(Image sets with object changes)
════

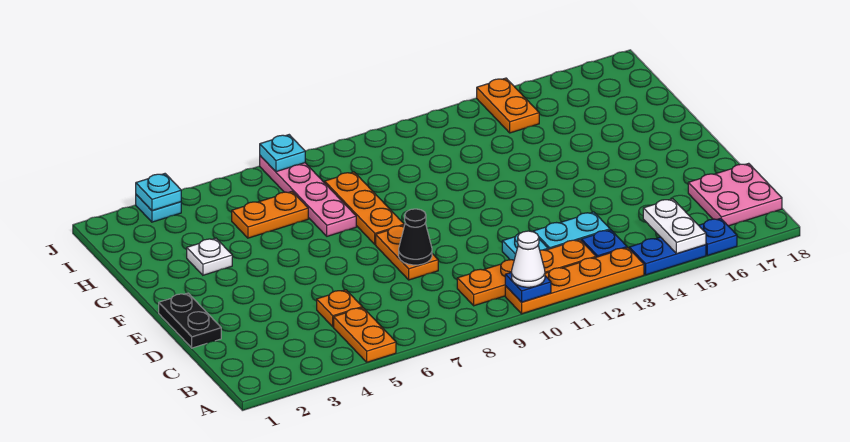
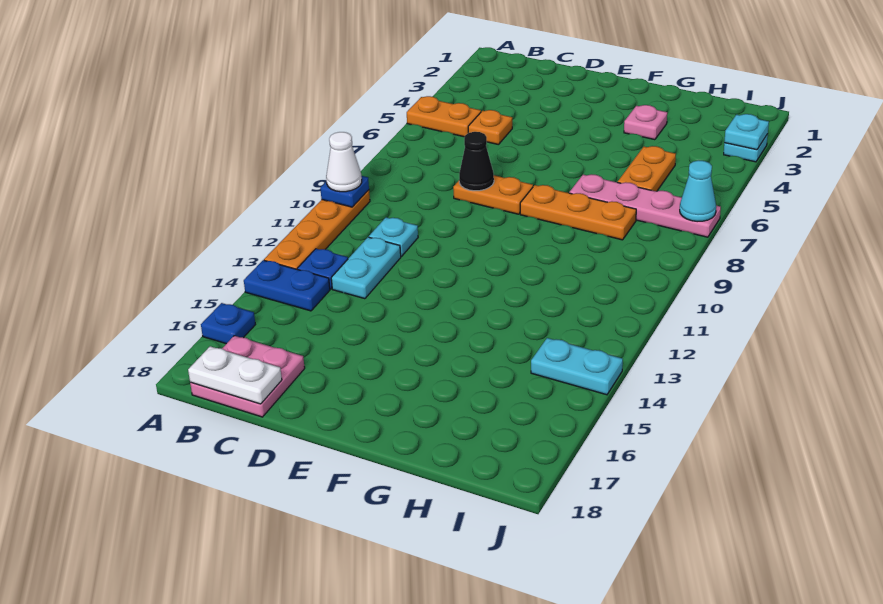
blue plate A14:A15 level 1 -> blue plate A14:B14 level 1
white plate A15:B15 level 2 -> white plate B18:C18 level 2
orange plate B9:B12 level 1 -> none
black plate D1:E1 level 1 -> none
white plate G3 level 1 -> pink plate G3 level 1
orange plate I14:J14 level 1 -> cyan plate I14:J14 level 1
cyan plate J7 level 2 -> cyan cone J7 level 2

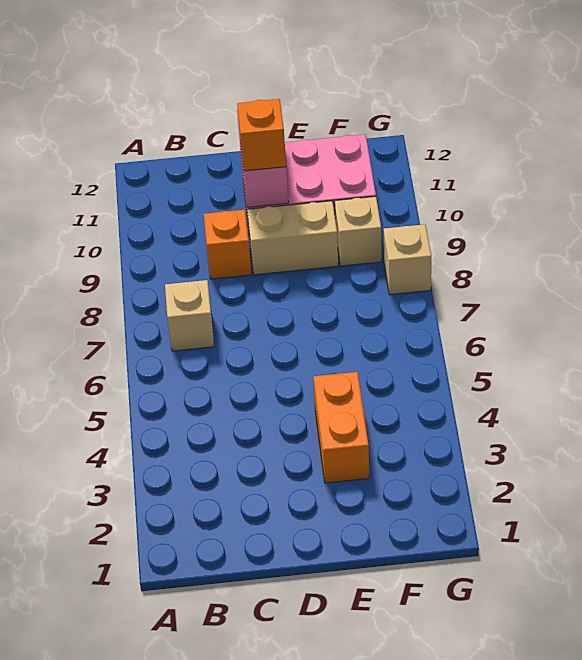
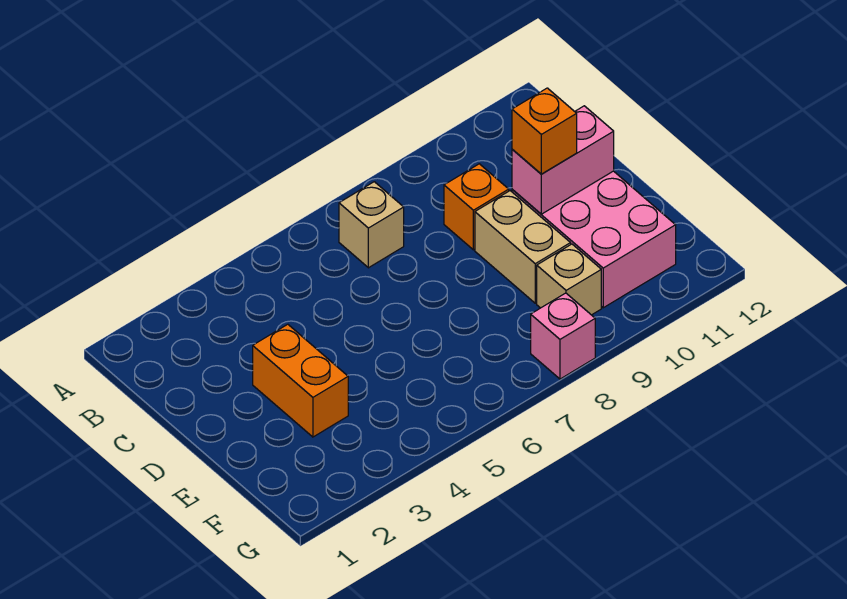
orange brick E3:E4 level 1 -> orange brick D3:E3 level 1
tan brick G8 level 1 -> pink brick G8 level 1

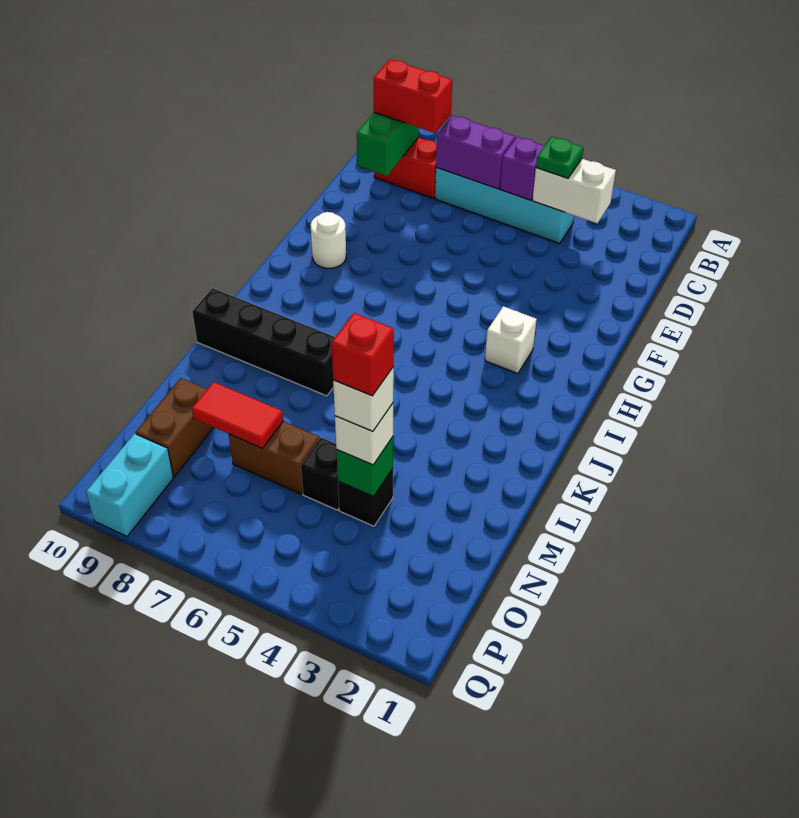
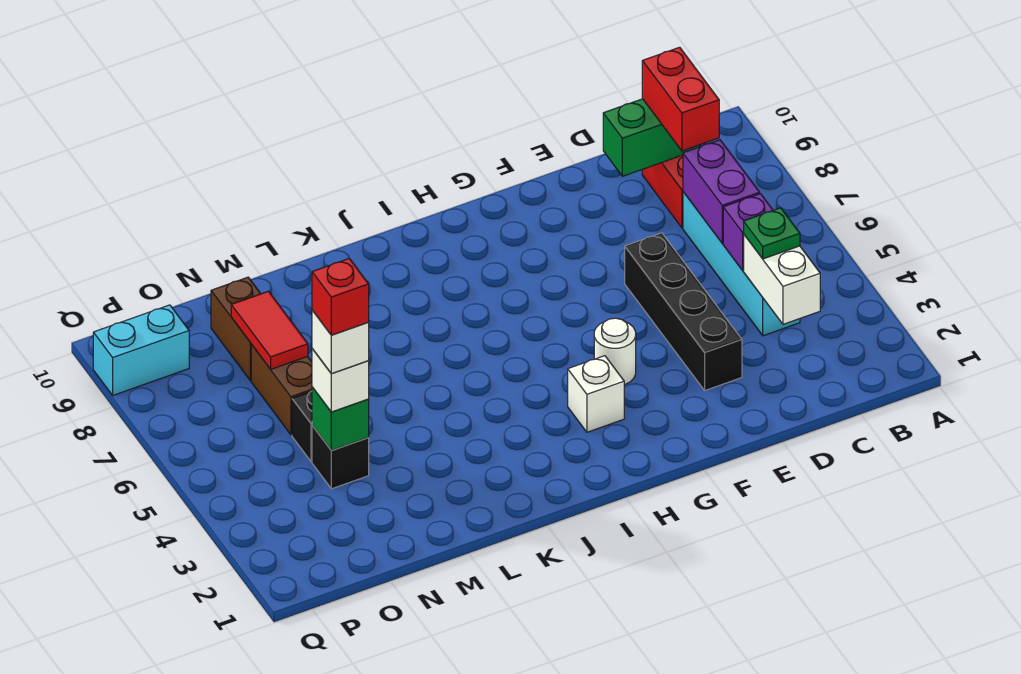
white round brick G9 level 1 -> white round brick G4 level 1
black brick K7:K10 level 1 -> black brick E3:E6 level 1
brown brick N9:O9 level 1 -> brown brick N8:N9 level 1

════

* **PROBLEM REQUIREMENTS**: What is needed is an exact copy of the lines from the line with "orange brick E3:E4" to the end of the data above, both included, without any pictures.

* **RESULT**:
orange brick E3:E4 level 1 -> orange brick D3:E3 level 1
tan brick G8 level 1 -> pink brick G8 level 1

white round brick G9 level 1 -> white round brick G4 level 1
black brick K7:K10 level 1 -> black brick E3:E6 level 1
brown brick N9:O9 level 1 -> brown brick N8:N9 level 1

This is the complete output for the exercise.